- **Instructions for the task**: A word-for-word copy of the data is what's wanted; pictures stay out of it.

(Collected data)

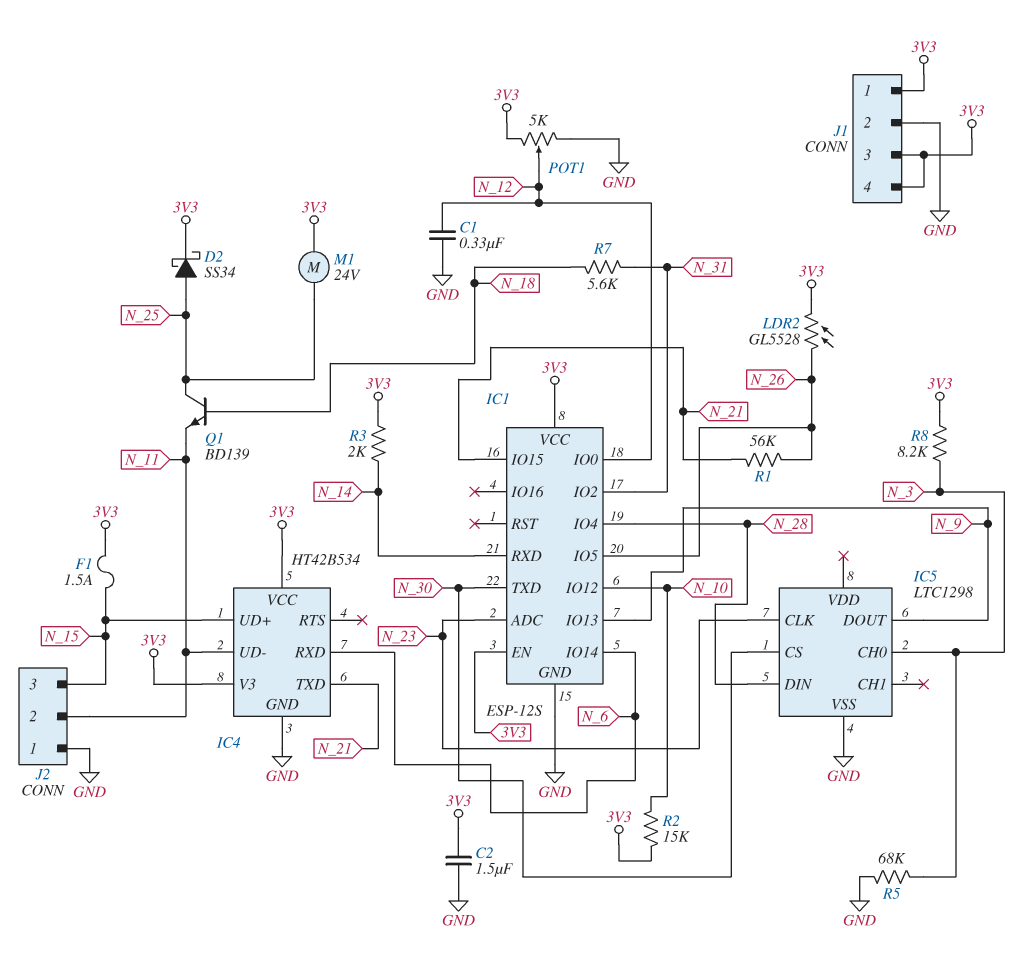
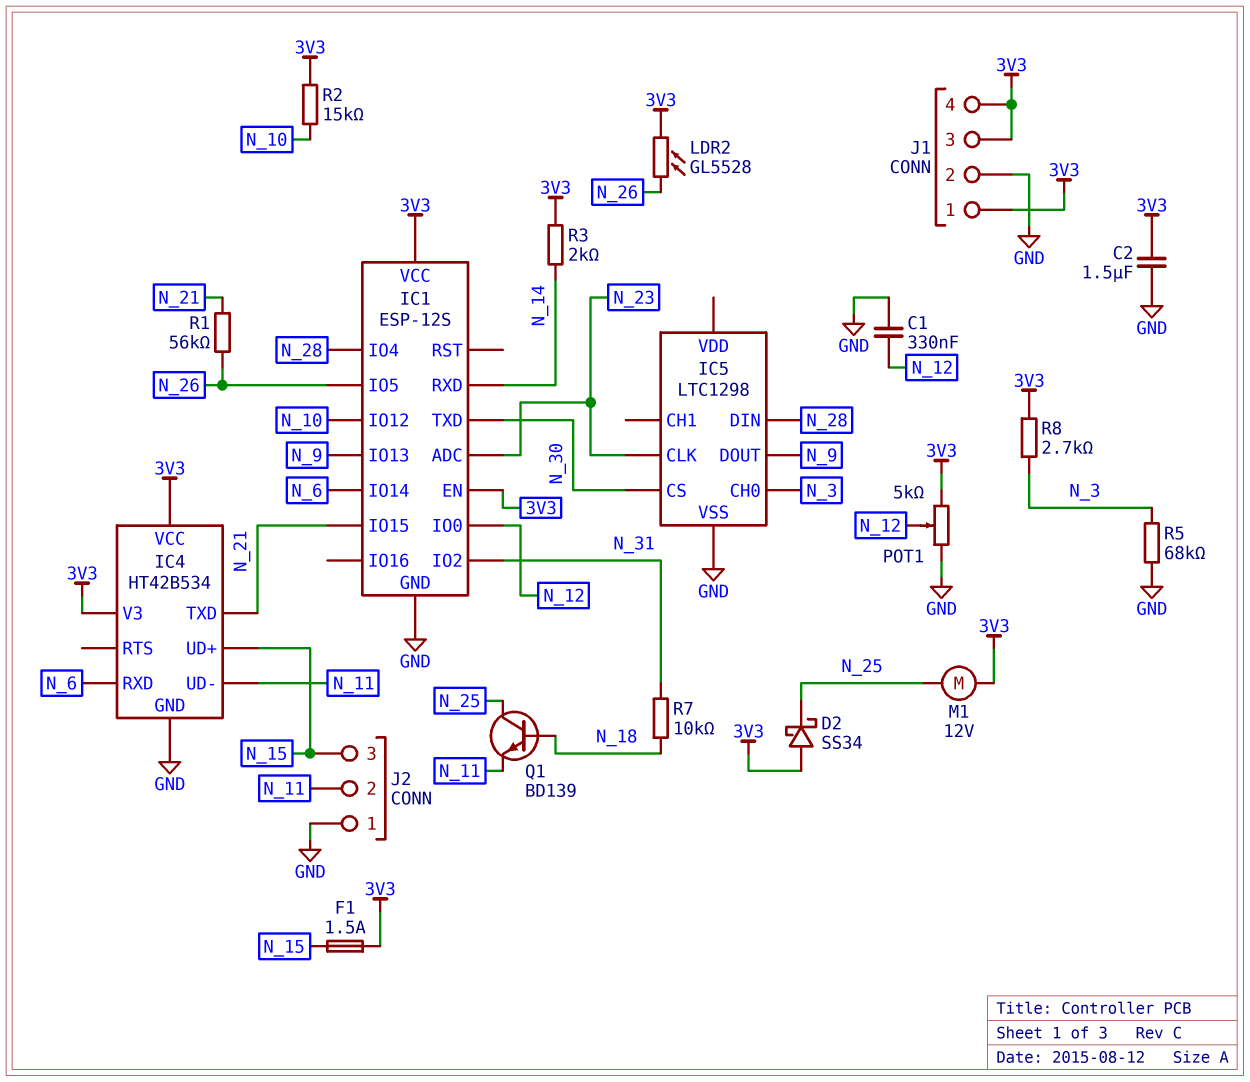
D2: schottky SS34 (A N_25, K 3V3) -> schottky SS34 (A 3V3, K N_25)
M1: motor 24V (3V3, N_25) -> motor 12V (3V3, N_25)
R7: 5.6k (N_18, N_31) -> 10k (N_18, N_31)
R8: 8.2k (3V3, N_3) -> 2.7k (3V3, N_3)

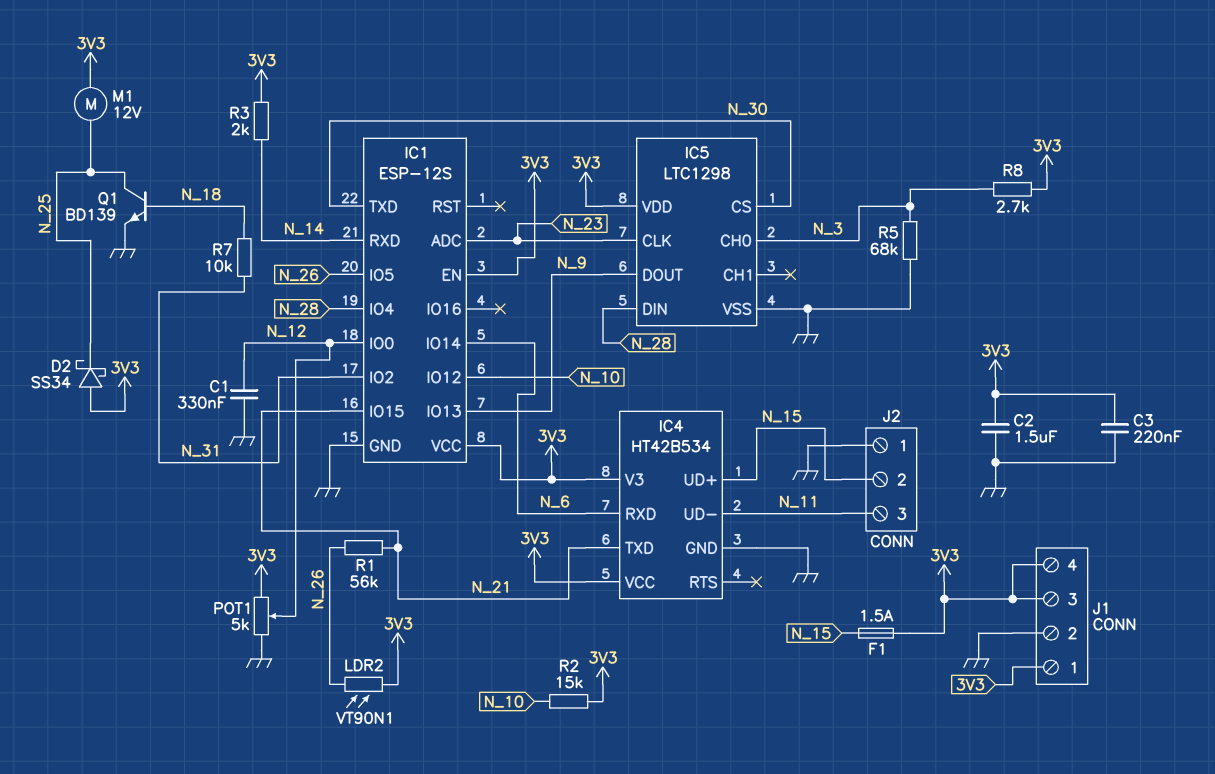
C3: none -> 220nF (3V3, GND)
IC5 pin VDD: none -> 3V3
J2 pin 2: N_11 -> N_15
J2 pin 3: N_15 -> N_11
LDR2: GL5528 (3V3, N_26) -> VT90N1 (3V3, N_26)
Q1: NPN BD139 (B N_18, C N_25, E N_11) -> NPN BD139 (B N_18, C N_25, E GND)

- **Result below**:
D2: schottky SS34 (A N_25, K 3V3) -> schottky SS34 (A 3V3, K N_25)
M1: motor 24V (3V3, N_25) -> motor 12V (3V3, N_25)
R7: 5.6k (N_18, N_31) -> 10k (N_18, N_31)
R8: 8.2k (3V3, N_3) -> 2.7k (3V3, N_3)

C3: none -> 220nF (3V3, GND)
IC5 pin VDD: none -> 3V3
J2 pin 2: N_11 -> N_15
J2 pin 3: N_15 -> N_11
LDR2: GL5528 (3V3, N_26) -> VT90N1 (3V3, N_26)
Q1: NPN BD139 (B N_18, C N_25, E N_11) -> NPN BD139 (B N_18, C N_25, E GND)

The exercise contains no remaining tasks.